— Start of Data lines —
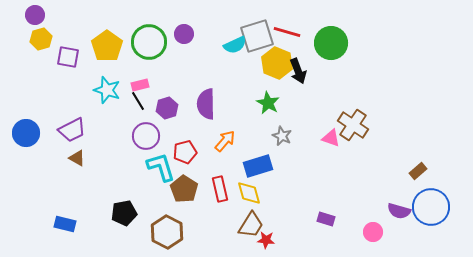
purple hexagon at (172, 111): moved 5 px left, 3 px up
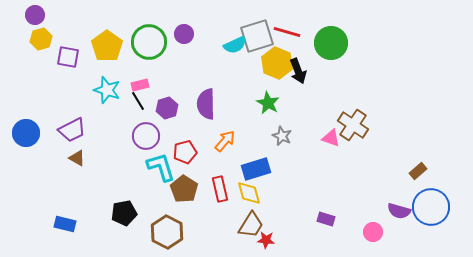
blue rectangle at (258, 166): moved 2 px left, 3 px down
— End of Data lines —
— Start of Data lines —
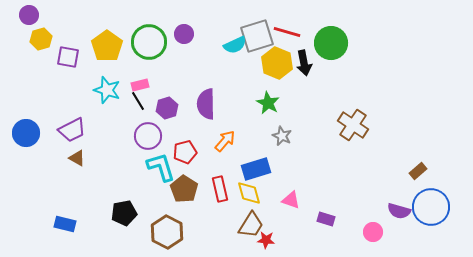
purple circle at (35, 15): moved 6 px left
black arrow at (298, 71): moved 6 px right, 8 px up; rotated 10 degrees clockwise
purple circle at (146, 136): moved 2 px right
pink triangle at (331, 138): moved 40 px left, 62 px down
— End of Data lines —
Aim of the task
Count the lines in the records above that contain the word "right". Give only the number.

Answer for the task
2